> _Task details_
Copy the records below word for word, from the first line through the line containing "cyan semicircle: rotated 61 degrees clockwise", with that line included.

--- begin ---

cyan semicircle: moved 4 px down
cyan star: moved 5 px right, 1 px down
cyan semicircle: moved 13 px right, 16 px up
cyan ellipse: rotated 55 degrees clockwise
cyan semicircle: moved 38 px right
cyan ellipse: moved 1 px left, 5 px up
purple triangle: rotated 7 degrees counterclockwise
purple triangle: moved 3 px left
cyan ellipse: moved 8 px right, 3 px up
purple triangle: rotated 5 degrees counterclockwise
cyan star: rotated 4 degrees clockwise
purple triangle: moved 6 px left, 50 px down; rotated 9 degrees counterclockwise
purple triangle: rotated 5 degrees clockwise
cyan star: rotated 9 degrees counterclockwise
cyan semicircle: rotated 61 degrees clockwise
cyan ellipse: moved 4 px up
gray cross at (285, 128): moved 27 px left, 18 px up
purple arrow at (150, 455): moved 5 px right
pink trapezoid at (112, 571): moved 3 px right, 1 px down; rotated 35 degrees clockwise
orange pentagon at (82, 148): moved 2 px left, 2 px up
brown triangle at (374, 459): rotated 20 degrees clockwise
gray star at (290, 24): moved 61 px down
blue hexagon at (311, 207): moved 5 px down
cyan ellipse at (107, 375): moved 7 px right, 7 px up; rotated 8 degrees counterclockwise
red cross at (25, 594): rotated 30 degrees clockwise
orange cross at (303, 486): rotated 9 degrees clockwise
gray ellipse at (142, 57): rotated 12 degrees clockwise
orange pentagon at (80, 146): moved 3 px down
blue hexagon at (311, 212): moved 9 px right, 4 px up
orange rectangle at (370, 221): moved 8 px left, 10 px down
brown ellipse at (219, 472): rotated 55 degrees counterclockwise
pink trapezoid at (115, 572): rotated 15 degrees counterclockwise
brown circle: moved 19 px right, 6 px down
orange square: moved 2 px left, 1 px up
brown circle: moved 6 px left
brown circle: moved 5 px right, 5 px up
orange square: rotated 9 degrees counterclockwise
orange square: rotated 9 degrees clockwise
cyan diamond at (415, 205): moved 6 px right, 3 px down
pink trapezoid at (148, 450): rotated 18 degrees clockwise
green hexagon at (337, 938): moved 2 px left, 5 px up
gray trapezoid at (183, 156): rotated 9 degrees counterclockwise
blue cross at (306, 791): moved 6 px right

--- end ---

> _Output of the exercise_
cyan semicircle: moved 4 px down
cyan star: moved 5 px right, 1 px down
cyan semicircle: moved 13 px right, 16 px up
cyan ellipse: rotated 55 degrees clockwise
cyan semicircle: moved 38 px right
cyan ellipse: moved 1 px left, 5 px up
purple triangle: rotated 7 degrees counterclockwise
purple triangle: moved 3 px left
cyan ellipse: moved 8 px right, 3 px up
purple triangle: rotated 5 degrees counterclockwise
cyan star: rotated 4 degrees clockwise
purple triangle: moved 6 px left, 50 px down; rotated 9 degrees counterclockwise
purple triangle: rotated 5 degrees clockwise
cyan star: rotated 9 degrees counterclockwise
cyan semicircle: rotated 61 degrees clockwise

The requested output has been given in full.